● Your instructions
Locate each line in the items below that contains the string "Apharan", and copy those lines.
— start of Source data —
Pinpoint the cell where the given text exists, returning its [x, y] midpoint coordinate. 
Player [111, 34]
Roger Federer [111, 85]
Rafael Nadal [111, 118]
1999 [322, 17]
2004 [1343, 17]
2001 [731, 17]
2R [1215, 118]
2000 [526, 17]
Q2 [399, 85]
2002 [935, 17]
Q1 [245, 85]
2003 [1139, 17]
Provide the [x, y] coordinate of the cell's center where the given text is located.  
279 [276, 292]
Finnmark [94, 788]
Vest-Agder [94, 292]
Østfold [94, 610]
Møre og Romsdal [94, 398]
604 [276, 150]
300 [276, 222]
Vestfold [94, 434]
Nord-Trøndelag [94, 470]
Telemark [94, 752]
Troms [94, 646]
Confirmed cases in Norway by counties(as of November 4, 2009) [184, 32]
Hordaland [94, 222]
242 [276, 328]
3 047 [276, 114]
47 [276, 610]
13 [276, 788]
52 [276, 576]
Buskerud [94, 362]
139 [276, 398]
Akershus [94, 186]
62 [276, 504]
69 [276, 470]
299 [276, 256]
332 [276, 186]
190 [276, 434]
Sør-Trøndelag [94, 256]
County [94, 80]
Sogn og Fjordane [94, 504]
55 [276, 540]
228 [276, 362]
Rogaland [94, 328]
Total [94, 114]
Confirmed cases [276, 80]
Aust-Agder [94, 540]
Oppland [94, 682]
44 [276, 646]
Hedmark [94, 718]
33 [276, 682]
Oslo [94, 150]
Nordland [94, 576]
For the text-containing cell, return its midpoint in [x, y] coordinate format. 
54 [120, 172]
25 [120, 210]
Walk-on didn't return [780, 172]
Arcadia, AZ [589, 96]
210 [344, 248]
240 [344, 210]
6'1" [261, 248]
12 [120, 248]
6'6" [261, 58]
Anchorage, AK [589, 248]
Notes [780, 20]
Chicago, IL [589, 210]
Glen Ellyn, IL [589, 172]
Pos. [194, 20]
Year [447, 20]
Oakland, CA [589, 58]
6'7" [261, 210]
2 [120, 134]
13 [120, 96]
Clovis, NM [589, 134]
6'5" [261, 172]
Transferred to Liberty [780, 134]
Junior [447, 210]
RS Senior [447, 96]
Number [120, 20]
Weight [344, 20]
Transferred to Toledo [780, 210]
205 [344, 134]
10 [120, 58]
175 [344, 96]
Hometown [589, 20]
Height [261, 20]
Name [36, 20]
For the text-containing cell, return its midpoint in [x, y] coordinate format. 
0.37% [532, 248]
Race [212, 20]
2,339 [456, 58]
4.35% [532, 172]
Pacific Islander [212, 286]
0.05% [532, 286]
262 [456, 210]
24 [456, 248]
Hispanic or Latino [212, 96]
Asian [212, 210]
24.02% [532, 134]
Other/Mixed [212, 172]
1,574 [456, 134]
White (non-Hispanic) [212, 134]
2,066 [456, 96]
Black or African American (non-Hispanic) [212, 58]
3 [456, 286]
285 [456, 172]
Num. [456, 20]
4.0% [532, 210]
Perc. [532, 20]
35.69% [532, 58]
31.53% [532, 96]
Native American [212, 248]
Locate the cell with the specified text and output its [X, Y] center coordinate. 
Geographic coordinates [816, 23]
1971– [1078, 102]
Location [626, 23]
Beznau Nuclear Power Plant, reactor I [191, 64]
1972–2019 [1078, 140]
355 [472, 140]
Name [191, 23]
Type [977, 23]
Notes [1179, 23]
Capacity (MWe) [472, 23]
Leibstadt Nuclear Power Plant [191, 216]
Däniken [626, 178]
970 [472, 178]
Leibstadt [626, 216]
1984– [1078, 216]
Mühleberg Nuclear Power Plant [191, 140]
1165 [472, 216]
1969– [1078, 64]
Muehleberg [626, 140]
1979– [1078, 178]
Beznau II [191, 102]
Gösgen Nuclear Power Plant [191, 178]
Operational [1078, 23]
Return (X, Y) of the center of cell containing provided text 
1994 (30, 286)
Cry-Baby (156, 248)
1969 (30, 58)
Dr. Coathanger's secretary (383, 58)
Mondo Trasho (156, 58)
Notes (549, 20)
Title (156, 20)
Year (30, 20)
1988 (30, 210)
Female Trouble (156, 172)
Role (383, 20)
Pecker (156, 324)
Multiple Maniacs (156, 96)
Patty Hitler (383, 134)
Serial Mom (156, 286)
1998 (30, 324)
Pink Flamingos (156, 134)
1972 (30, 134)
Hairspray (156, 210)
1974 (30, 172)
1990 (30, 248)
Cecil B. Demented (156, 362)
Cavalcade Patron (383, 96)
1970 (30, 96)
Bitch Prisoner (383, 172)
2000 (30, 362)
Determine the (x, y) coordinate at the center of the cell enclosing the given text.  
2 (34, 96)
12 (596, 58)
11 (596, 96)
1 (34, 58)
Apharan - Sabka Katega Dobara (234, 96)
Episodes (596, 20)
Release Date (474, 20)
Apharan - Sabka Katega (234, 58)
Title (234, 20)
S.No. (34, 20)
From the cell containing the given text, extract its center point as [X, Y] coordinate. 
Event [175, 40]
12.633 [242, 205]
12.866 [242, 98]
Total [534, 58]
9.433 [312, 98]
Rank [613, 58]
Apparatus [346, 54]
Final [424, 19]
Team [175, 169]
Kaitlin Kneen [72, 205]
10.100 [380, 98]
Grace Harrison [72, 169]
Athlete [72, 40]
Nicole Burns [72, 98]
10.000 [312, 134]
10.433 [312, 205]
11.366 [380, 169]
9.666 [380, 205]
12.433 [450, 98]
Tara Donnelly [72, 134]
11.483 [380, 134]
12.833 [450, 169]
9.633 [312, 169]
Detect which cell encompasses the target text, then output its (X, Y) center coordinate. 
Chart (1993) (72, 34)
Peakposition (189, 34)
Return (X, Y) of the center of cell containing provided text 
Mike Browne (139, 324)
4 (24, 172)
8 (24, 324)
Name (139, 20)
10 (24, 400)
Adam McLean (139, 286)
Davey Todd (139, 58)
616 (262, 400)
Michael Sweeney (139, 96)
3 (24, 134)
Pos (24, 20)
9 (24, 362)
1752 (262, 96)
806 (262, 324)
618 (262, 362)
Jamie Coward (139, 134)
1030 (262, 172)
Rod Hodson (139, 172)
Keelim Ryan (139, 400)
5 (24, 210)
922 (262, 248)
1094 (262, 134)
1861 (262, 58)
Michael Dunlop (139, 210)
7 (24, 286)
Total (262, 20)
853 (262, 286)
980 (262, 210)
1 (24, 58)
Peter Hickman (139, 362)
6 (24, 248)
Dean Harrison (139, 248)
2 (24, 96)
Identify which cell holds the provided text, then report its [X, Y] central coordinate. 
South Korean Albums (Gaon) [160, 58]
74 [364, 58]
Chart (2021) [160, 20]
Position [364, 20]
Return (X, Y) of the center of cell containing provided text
— end of Source data —
— start of Source data —
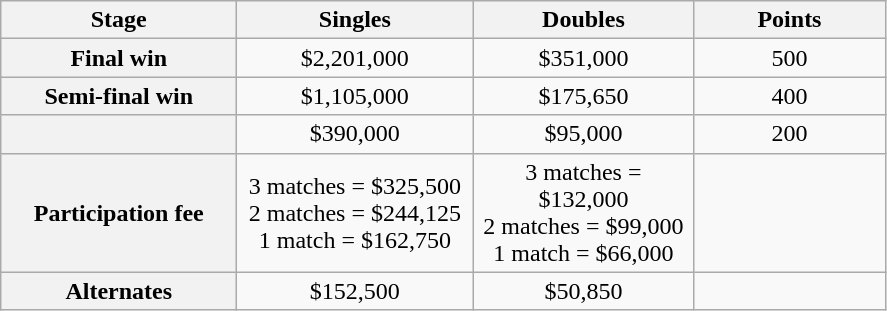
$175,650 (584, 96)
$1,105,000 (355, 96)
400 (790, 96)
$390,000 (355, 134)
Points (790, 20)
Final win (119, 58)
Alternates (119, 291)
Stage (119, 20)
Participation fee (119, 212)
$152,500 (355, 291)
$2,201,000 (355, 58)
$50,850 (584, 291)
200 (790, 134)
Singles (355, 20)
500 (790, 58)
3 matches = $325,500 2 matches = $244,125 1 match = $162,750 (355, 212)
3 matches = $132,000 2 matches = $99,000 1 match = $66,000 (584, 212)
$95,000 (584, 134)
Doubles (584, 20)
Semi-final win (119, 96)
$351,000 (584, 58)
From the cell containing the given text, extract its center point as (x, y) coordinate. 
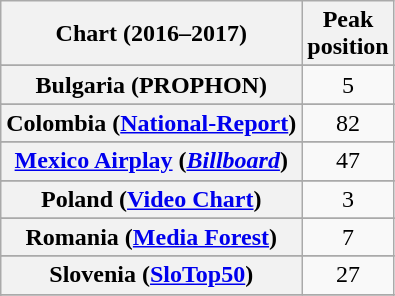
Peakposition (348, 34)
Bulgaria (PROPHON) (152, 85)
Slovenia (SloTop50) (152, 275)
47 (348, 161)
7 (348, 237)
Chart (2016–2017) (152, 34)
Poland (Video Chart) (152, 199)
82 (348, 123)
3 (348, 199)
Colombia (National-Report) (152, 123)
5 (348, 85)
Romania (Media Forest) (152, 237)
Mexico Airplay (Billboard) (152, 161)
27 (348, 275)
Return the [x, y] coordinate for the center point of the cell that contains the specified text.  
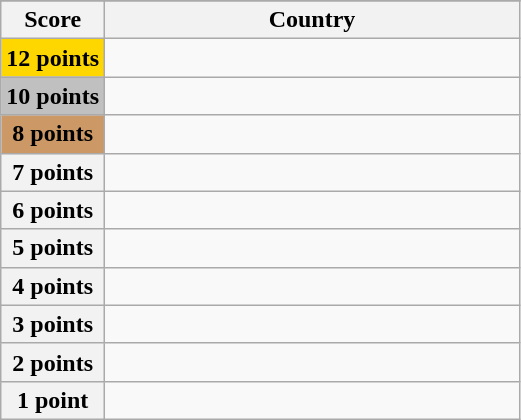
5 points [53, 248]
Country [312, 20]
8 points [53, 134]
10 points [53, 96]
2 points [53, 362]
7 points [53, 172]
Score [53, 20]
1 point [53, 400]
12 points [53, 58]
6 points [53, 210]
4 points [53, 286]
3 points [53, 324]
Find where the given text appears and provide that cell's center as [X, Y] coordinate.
— end of Source data —
● Final answer
Apharan - Sabka Katega Dobara (234, 96)
Apharan - Sabka Katega (234, 58)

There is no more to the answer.